Would you transcribe exactly the lines below, starting at the one that contains "C1: 2.2uF (GND, VA)" and ending with the last line, both included? Leave out all other lines.
══ Given data ══
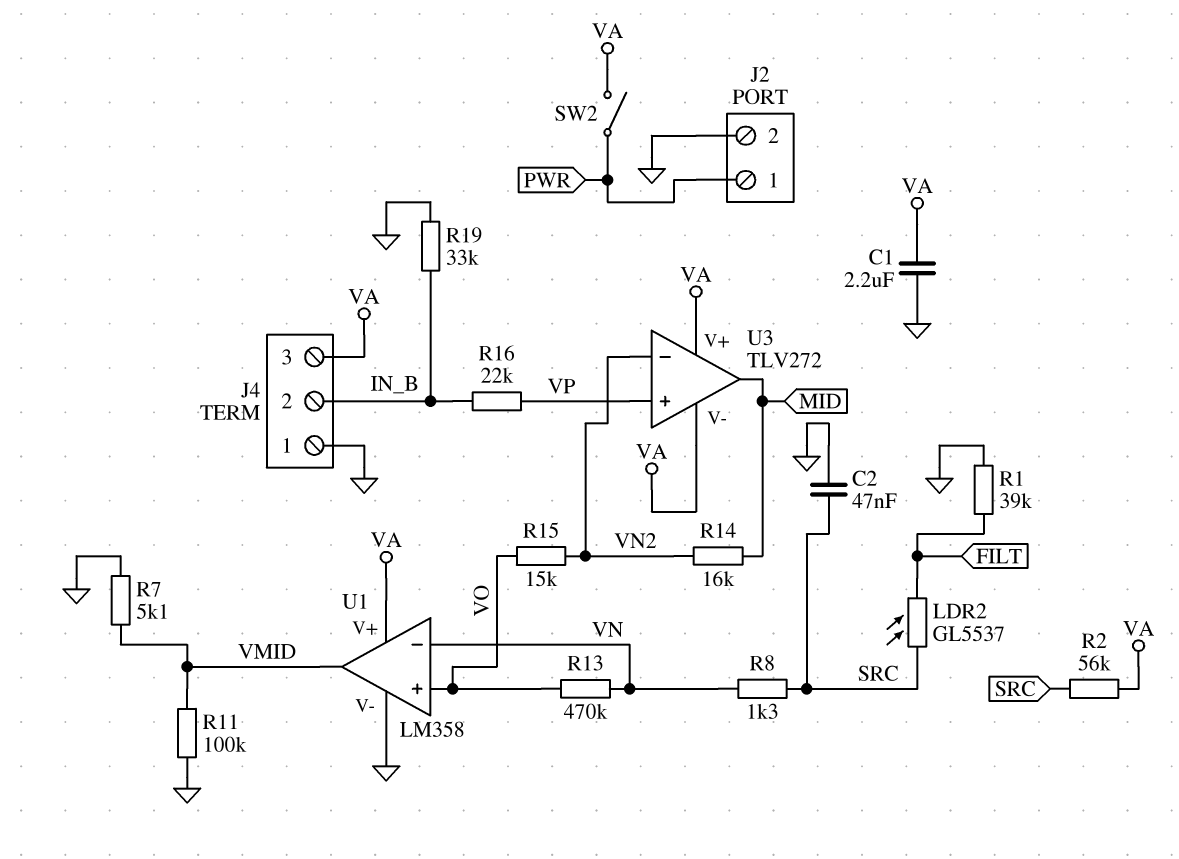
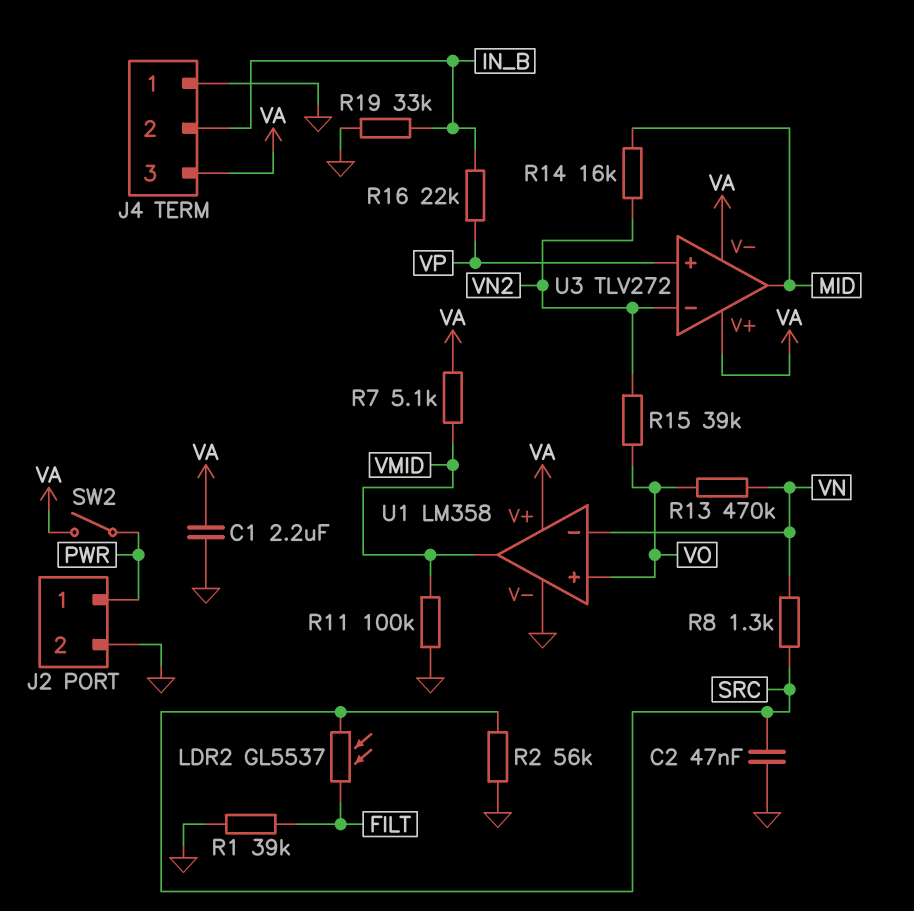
R2: 56k (SRC, VA) -> 56k (GND, SRC)
R7: 5.1k (GND, VMID) -> 5.1k (VA, VMID)
R15: 15k (VN2, VO) -> 39k (VN2, VO)

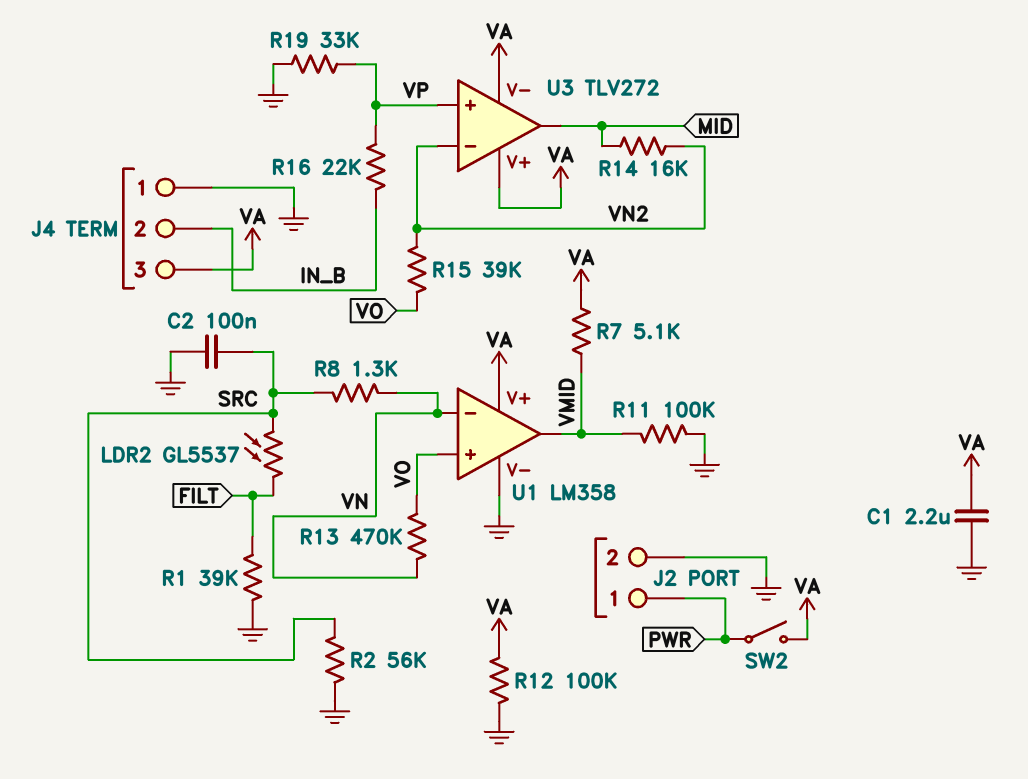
C2: 47nF (GND, SRC) -> 100nF (GND, SRC)
R12: none -> 100k (GND, VA)
R19: 33k (GND, IN_B) -> 33k (GND, VP)

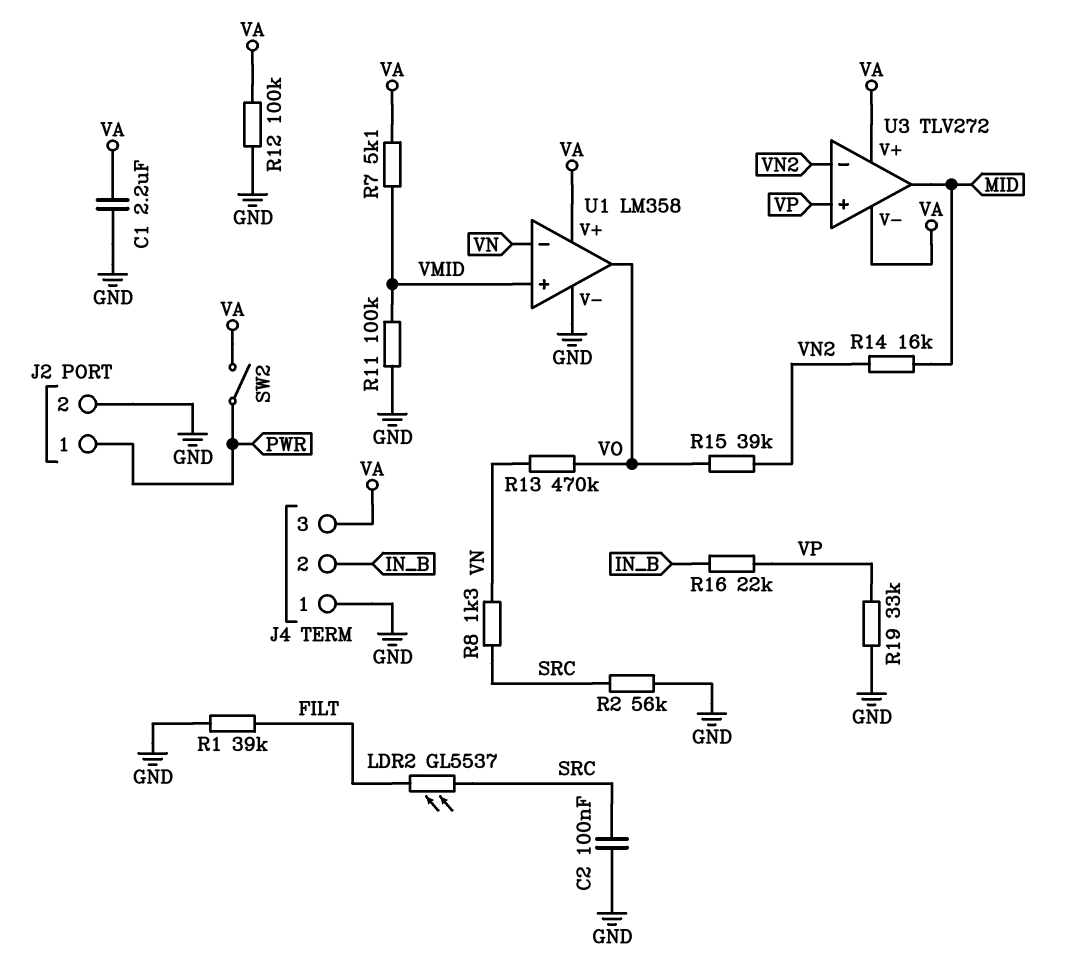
U1 pin in+: VO -> VMID
U1 pin out: VMID -> VO

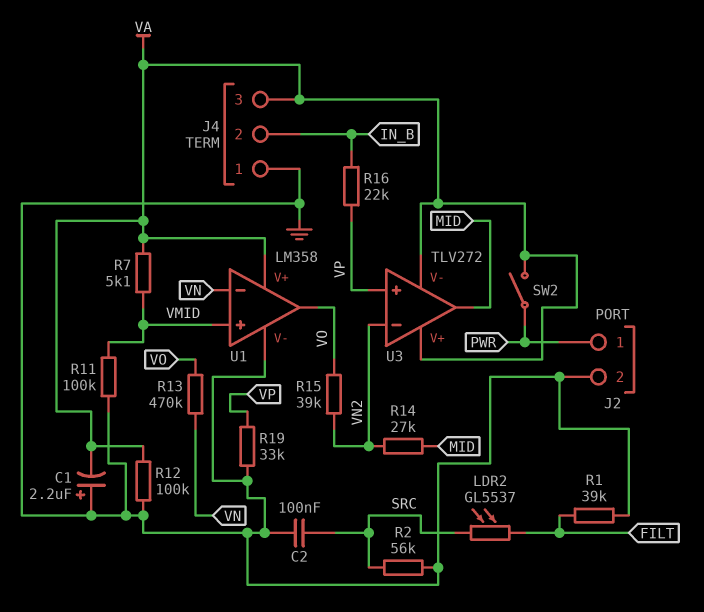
C1: 2.2uF (GND, VA) -> 2.2uF (plus GND, minus VA)
R8: 1.3k (SRC, VN) -> none
R14: 16k (MID, VN2) -> 27k (MID, VN2)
═══
- **Response to the exercise**
C1: 2.2uF (GND, VA) -> 2.2uF (plus GND, minus VA)
R8: 1.3k (SRC, VN) -> none
R14: 16k (MID, VN2) -> 27k (MID, VN2)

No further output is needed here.